◆ **Work to complete**
Below are the records; copy exactly the stretch from the line containing "journal.rs: [1026,420,1289,530] ->" through the line containing "Recipe HD: [741,594,799,635]", both ends included, and nothing else.

Dataset excerpts
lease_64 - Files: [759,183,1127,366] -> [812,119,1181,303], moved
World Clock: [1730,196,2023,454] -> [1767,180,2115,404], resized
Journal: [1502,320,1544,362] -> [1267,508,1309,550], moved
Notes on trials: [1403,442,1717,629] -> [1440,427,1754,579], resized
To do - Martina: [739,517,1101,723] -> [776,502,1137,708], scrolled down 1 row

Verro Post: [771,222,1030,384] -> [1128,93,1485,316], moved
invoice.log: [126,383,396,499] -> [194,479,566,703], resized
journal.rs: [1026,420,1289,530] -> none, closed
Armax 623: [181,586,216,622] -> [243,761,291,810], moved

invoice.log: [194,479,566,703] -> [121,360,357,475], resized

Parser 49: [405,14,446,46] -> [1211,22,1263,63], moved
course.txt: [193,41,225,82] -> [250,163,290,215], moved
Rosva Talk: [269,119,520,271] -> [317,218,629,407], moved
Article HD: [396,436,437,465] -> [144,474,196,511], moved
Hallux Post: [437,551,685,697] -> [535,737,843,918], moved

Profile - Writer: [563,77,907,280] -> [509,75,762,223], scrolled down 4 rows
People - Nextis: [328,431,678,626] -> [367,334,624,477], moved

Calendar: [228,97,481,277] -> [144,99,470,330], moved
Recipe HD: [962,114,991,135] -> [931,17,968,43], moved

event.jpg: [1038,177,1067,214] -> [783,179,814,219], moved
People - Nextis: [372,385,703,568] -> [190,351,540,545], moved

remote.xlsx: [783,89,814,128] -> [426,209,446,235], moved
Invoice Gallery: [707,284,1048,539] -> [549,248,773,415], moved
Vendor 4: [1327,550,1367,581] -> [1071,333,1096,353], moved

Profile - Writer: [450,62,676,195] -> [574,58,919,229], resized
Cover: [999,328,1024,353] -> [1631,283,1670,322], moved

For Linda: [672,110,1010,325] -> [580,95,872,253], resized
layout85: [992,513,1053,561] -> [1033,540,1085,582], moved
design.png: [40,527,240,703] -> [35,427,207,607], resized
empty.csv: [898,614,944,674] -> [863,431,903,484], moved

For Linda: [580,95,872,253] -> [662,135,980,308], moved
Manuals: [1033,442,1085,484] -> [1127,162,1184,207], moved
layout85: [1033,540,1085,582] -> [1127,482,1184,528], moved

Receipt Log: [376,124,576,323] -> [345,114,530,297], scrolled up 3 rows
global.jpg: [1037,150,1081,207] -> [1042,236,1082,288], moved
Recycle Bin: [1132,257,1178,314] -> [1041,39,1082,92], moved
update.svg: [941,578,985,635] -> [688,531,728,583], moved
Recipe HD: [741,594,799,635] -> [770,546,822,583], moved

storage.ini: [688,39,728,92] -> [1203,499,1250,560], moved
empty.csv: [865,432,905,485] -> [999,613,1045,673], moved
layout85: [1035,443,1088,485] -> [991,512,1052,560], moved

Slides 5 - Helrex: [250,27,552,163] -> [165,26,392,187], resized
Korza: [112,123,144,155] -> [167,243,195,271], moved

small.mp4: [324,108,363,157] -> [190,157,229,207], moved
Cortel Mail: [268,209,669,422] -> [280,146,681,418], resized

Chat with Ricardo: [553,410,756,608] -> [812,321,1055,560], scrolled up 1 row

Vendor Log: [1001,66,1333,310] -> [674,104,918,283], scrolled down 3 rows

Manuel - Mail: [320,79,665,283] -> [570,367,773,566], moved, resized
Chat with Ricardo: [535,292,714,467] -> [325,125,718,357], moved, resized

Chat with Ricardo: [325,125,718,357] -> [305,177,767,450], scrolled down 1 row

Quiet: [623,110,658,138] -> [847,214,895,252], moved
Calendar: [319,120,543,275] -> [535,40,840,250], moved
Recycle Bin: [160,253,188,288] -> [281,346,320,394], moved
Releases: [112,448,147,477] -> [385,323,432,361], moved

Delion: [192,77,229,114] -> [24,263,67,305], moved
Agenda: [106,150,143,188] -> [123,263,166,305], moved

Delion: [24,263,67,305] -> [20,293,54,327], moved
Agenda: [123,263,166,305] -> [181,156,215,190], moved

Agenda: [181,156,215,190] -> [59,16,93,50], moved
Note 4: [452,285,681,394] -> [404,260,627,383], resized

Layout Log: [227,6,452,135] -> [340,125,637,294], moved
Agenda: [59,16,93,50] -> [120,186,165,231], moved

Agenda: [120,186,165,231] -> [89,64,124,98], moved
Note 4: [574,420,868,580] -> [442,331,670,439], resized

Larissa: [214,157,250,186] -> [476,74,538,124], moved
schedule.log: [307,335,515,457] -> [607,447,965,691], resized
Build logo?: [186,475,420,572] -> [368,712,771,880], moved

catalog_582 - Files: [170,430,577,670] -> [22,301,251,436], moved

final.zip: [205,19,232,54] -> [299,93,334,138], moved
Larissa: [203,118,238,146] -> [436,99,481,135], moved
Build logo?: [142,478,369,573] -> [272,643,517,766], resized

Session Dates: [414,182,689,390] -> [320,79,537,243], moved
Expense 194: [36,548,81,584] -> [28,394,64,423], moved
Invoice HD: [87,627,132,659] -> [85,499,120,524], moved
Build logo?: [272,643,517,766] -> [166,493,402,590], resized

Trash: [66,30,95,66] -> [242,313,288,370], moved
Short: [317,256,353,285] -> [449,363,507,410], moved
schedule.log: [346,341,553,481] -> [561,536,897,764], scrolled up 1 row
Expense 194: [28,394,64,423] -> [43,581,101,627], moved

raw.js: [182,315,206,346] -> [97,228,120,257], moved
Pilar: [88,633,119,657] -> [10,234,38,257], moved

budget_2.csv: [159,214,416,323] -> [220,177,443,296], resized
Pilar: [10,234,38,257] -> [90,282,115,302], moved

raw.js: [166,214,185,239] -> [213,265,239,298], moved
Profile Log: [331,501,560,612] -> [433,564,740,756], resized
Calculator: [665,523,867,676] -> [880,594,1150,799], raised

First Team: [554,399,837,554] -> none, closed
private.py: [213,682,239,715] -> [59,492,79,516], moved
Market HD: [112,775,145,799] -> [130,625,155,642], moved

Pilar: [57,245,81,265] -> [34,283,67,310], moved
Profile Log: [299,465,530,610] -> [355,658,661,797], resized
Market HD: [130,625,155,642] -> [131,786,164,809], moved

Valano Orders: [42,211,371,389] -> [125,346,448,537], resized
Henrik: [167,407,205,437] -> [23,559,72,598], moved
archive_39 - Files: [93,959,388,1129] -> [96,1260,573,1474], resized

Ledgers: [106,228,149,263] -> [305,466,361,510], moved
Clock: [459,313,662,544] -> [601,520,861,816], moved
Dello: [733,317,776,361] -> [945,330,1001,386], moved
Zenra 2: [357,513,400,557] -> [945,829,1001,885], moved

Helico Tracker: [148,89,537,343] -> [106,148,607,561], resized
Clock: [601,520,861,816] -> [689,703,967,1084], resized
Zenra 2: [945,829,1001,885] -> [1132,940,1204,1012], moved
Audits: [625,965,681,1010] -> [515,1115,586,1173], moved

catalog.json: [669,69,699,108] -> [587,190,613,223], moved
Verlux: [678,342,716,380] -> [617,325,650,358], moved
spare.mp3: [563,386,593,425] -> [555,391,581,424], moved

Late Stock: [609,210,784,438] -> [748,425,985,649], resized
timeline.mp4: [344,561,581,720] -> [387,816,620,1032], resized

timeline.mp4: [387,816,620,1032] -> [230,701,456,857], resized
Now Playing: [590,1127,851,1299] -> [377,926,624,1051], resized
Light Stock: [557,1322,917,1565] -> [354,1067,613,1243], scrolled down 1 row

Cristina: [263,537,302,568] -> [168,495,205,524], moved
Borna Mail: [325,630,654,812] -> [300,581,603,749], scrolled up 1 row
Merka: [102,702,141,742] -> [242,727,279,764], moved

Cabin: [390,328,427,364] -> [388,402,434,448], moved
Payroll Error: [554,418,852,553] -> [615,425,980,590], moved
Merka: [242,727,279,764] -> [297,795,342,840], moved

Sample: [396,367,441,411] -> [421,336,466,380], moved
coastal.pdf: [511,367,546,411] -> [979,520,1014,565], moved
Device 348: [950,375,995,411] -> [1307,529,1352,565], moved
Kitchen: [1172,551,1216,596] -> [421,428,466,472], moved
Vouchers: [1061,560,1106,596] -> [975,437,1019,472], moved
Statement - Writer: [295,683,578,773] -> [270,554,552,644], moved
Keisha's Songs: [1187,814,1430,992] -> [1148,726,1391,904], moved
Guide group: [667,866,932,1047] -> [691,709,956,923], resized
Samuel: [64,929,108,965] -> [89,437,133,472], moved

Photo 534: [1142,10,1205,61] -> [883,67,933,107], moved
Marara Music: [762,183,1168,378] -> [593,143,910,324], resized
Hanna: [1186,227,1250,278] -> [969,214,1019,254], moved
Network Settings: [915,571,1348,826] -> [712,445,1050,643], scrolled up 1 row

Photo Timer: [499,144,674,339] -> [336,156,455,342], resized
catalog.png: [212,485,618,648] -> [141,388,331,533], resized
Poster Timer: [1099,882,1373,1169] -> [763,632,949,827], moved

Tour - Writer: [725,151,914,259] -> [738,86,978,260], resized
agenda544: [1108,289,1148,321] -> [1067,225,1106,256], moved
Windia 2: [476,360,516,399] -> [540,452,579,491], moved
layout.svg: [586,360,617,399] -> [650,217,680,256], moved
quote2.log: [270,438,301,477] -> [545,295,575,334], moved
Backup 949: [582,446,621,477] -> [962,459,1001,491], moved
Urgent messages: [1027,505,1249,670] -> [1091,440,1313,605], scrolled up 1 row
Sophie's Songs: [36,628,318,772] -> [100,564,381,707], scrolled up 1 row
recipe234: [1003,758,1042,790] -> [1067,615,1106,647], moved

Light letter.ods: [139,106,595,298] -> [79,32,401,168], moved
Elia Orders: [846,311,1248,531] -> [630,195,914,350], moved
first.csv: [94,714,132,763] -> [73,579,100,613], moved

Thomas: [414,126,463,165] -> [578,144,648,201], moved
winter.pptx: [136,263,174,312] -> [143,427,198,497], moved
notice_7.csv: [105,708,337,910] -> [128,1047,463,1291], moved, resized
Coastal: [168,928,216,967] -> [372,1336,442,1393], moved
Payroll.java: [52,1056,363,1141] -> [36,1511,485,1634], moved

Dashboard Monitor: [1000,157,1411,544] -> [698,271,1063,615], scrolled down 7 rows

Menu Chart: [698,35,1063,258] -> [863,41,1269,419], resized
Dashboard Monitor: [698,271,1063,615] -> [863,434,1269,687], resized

◆ **Exercise response**
journal.rs: [1026,420,1289,530] -> none, closed
Armax 623: [181,586,216,622] -> [243,761,291,810], moved

invoice.log: [194,479,566,703] -> [121,360,357,475], resized

Parser 49: [405,14,446,46] -> [1211,22,1263,63], moved
course.txt: [193,41,225,82] -> [250,163,290,215], moved
Rosva Talk: [269,119,520,271] -> [317,218,629,407], moved
Article HD: [396,436,437,465] -> [144,474,196,511], moved
Hallux Post: [437,551,685,697] -> [535,737,843,918], moved

Profile - Writer: [563,77,907,280] -> [509,75,762,223], scrolled down 4 rows
People - Nextis: [328,431,678,626] -> [367,334,624,477], moved

Calendar: [228,97,481,277] -> [144,99,470,330], moved
Recipe HD: [962,114,991,135] -> [931,17,968,43], moved

event.jpg: [1038,177,1067,214] -> [783,179,814,219], moved
People - Nextis: [372,385,703,568] -> [190,351,540,545], moved

remote.xlsx: [783,89,814,128] -> [426,209,446,235], moved
Invoice Gallery: [707,284,1048,539] -> [549,248,773,415], moved
Vendor 4: [1327,550,1367,581] -> [1071,333,1096,353], moved

Profile - Writer: [450,62,676,195] -> [574,58,919,229], resized
Cover: [999,328,1024,353] -> [1631,283,1670,322], moved

For Linda: [672,110,1010,325] -> [580,95,872,253], resized
layout85: [992,513,1053,561] -> [1033,540,1085,582], moved
design.png: [40,527,240,703] -> [35,427,207,607], resized
empty.csv: [898,614,944,674] -> [863,431,903,484], moved

For Linda: [580,95,872,253] -> [662,135,980,308], moved
Manuals: [1033,442,1085,484] -> [1127,162,1184,207], moved
layout85: [1033,540,1085,582] -> [1127,482,1184,528], moved

Receipt Log: [376,124,576,323] -> [345,114,530,297], scrolled up 3 rows
global.jpg: [1037,150,1081,207] -> [1042,236,1082,288], moved
Recycle Bin: [1132,257,1178,314] -> [1041,39,1082,92], moved
update.svg: [941,578,985,635] -> [688,531,728,583], moved
Recipe HD: [741,594,799,635] -> [770,546,822,583], moved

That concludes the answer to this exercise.